### Data extract ###

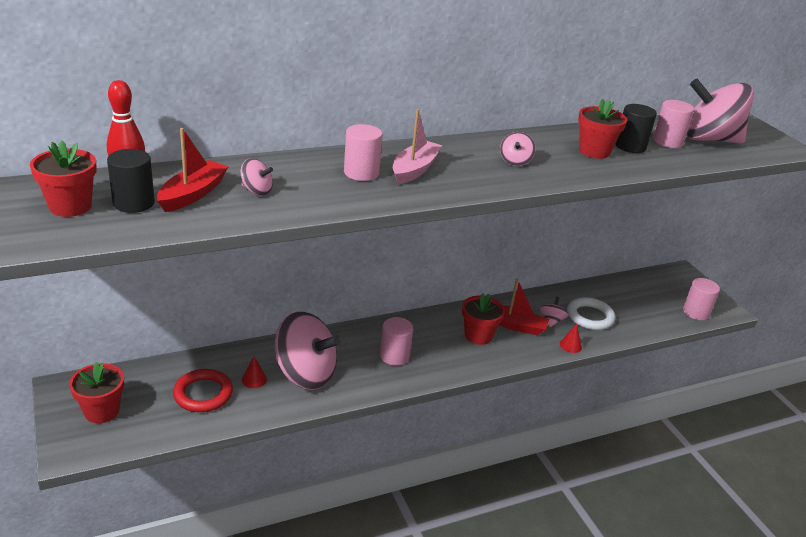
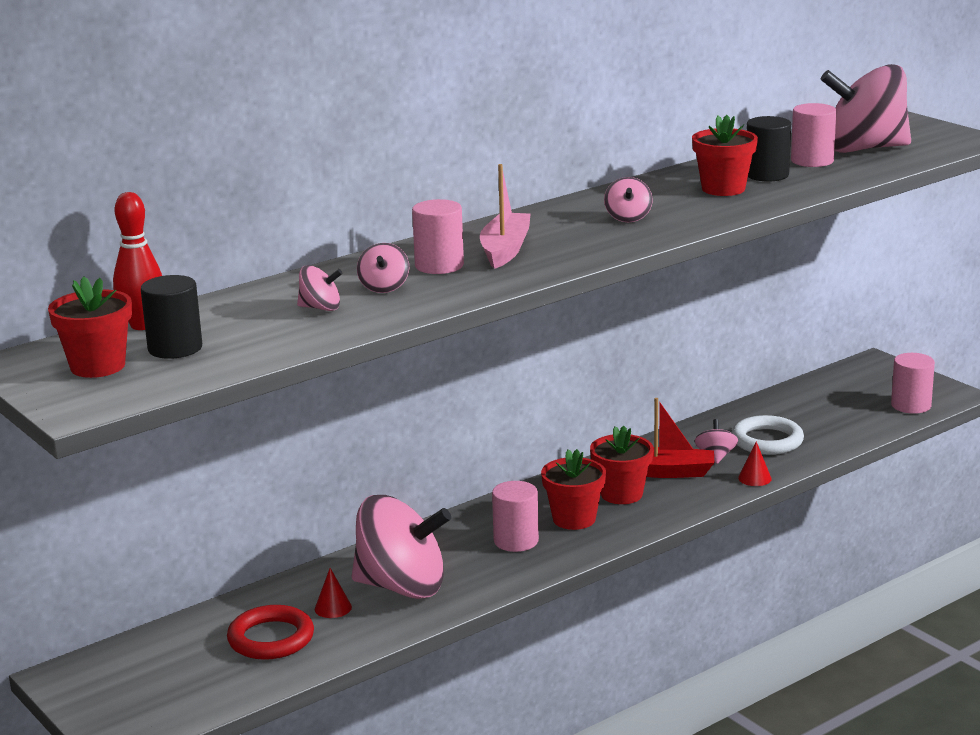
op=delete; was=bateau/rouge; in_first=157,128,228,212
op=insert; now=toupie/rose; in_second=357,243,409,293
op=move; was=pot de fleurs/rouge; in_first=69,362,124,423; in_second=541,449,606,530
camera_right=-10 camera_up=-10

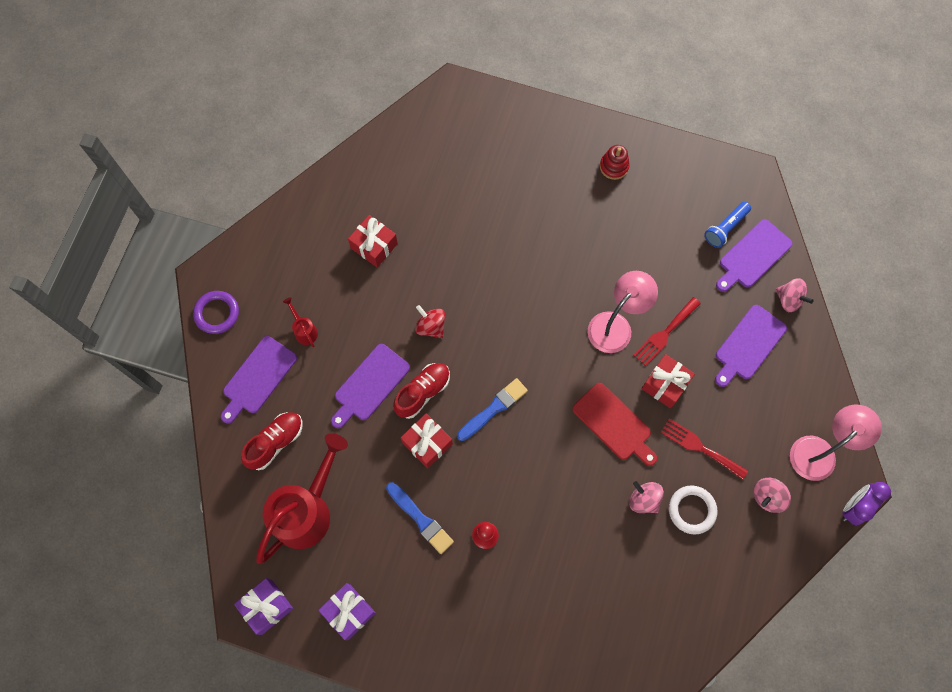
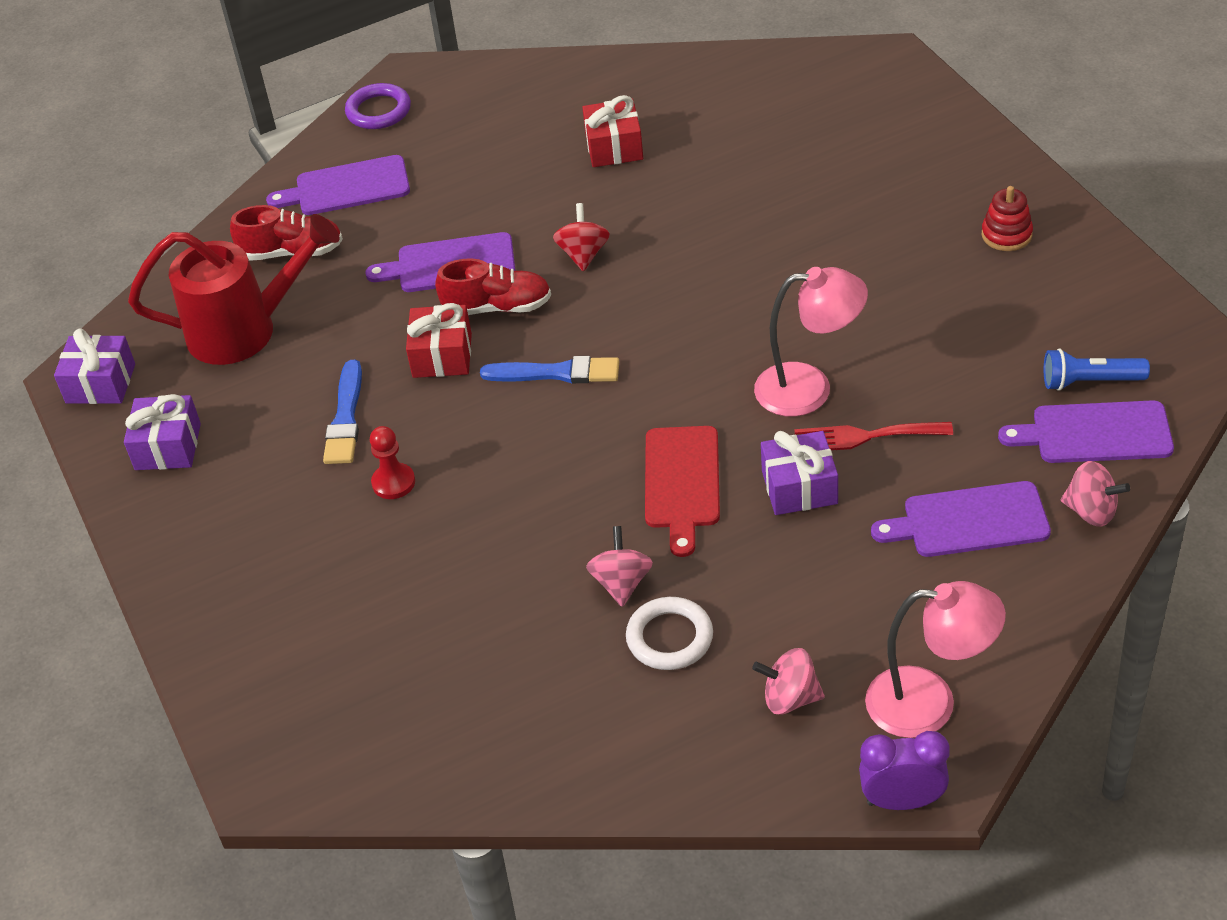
op=delete; was=arrosoir/rouge; in_first=283,297,318,347
op=delete; was=fourchette/rouge; in_first=660,418,748,479
op=recolor; was=cadeau/rouge; now=cadeau/violet; in_first=642,354,695,408; in_second=761,431,838,515
op=rotate; was=toupie/rose; in_first=776,278,813,312; in_second=1061,461,1130,526; clockwise=-60
camera_right=50 camera_up=-25

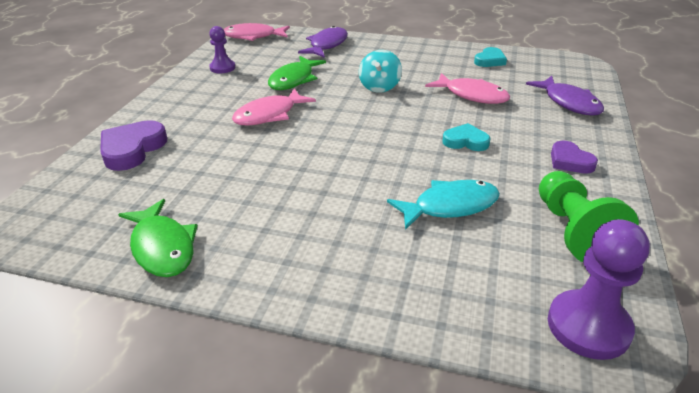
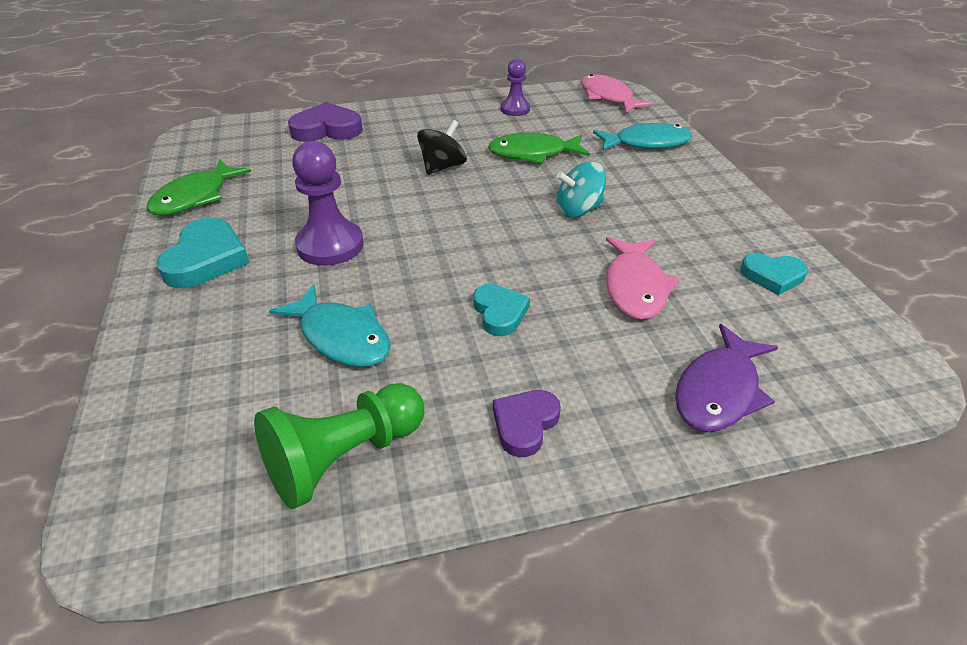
op=insert; now=cœur/turquoise; in_second=156,218,249,288
op=move; was=pion/violet; in_first=548,219,650,360; in_second=292,141,363,266
op=replace; was=poisson/rose; now=toupie/noir; in_first=232,88,316,125; in_second=417,120,467,175
op=recolor; was=poisson/violet; now=poisson/turquoise; in_first=298,26,348,58; in_second=593,122,692,151
camera_right=60 camera_up=5

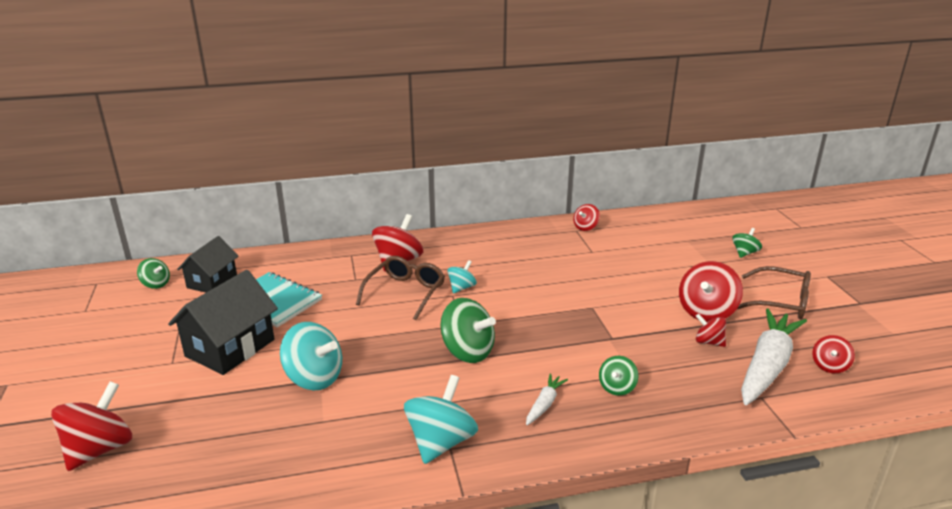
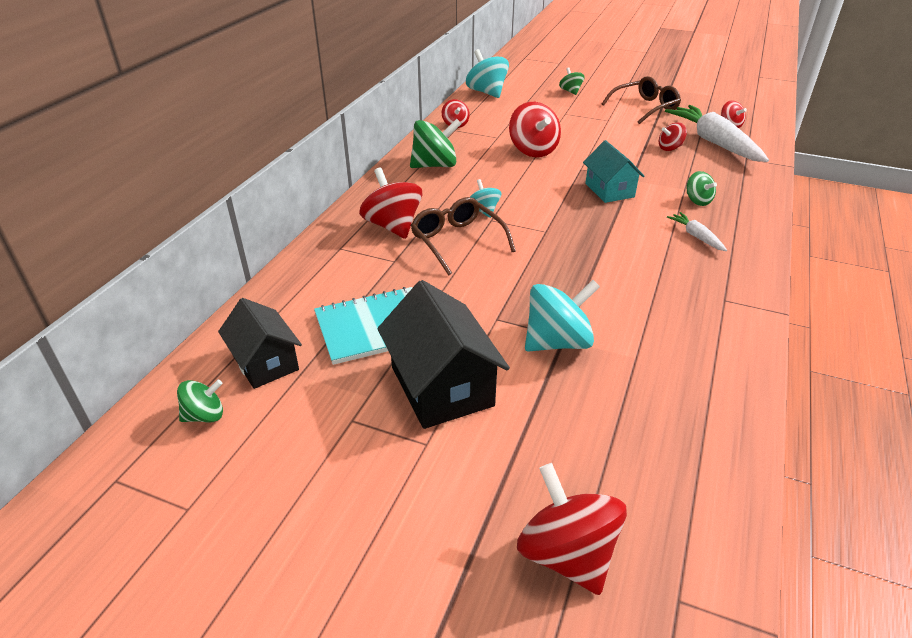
op=insert; now=maison/turquoise; in_second=583,140,644,203
op=move; was=toupie/turquoise; in_first=404,375,478,464; in_second=466,49,509,98
op=move; was=toupie/vert; in_first=440,298,496,363; in_second=410,119,461,168
op=move; was=toupie/rouge; in_first=679,261,743,322; in_second=509,102,561,157
camera_right=-55 camera_up=10

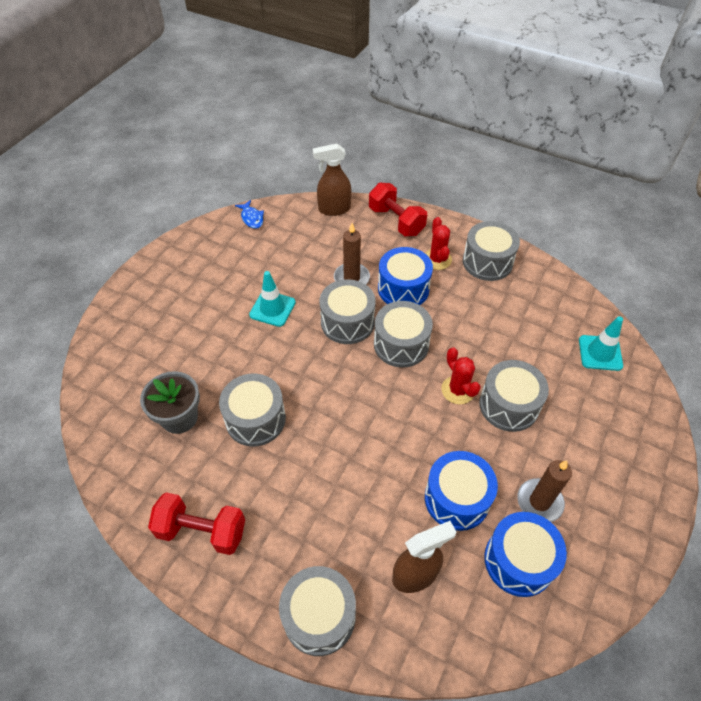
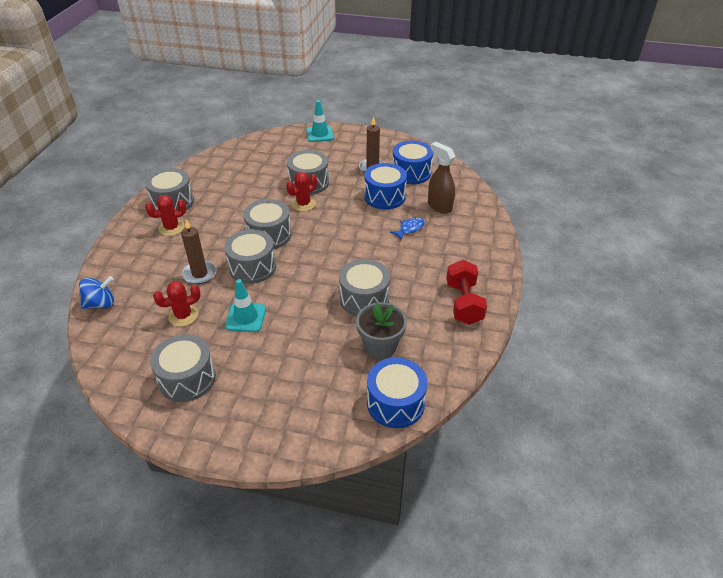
op=delete; was=haltère/rouge; in_first=369,183,427,236
op=insert; now=cactus/rouge; in_second=153,281,201,327
op=move; was=poisson/bleu; in_first=235,200,264,229; in_second=390,217,425,240
op=move; was=tambour/gris; in_first=279,566,356,656; in_second=150,334,216,402
op=move; was=tambour/bleu; in_first=378,247,433,305; in_second=367,357,428,428
op=move; was=cône de chantier/turquoise; in_first=579,316,623,371; in_second=306,100,334,142
op=replace; was=vaporisateur/marron; now=toupie/bleu; in_first=313,143,351,216; in_second=79,276,114,309
camera_right=-105 camera_up=-10

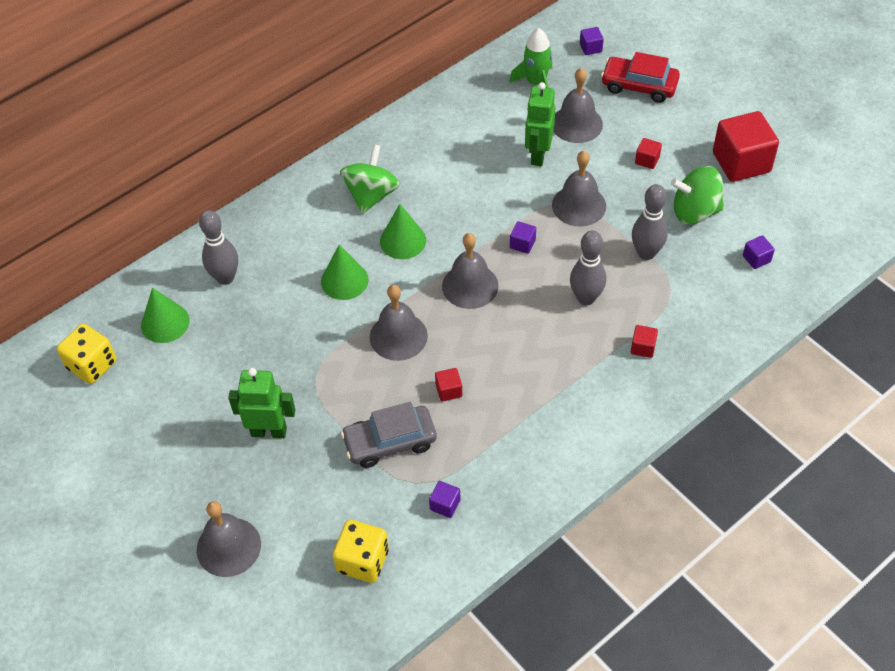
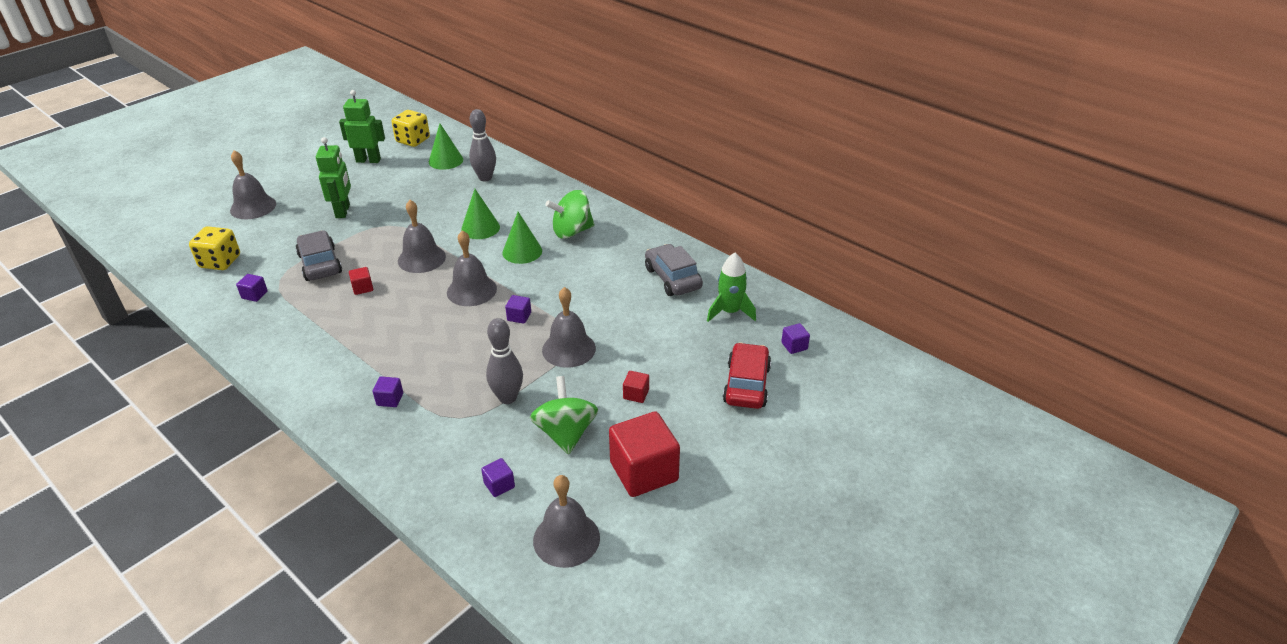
op=delete; was=quille/gris; in_first=570,230,606,306
op=insert; now=voiture/gris; in_second=645,244,703,296
op=move; was=robot/vert; in_first=525,82,555,166; in_second=339,90,385,163
op=move; was=cloche/gris; in_first=554,68,603,143; in_second=533,475,600,568
op=recolor; was=cube/rouge; now=cube/violet; in_first=631,325,658,358; in_second=373,376,403,407
op=rotate; was=toupie/vert; in_first=340,144,400,214; in_second=546,190,594,239; clockwise=150
camera_right=80 camera_up=-15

###

• **Problem description**: What is needed is an exact copy of the lines from the beginning of the data through the line containing "op=move; was=pot de", both included, without any pictures.

• **Reply to the exercise**:
op=delete; was=bateau/rouge; in_first=157,128,228,212
op=insert; now=toupie/rose; in_second=357,243,409,293
op=move; was=pot de fleurs/rouge; in_first=69,362,124,423; in_second=541,449,606,530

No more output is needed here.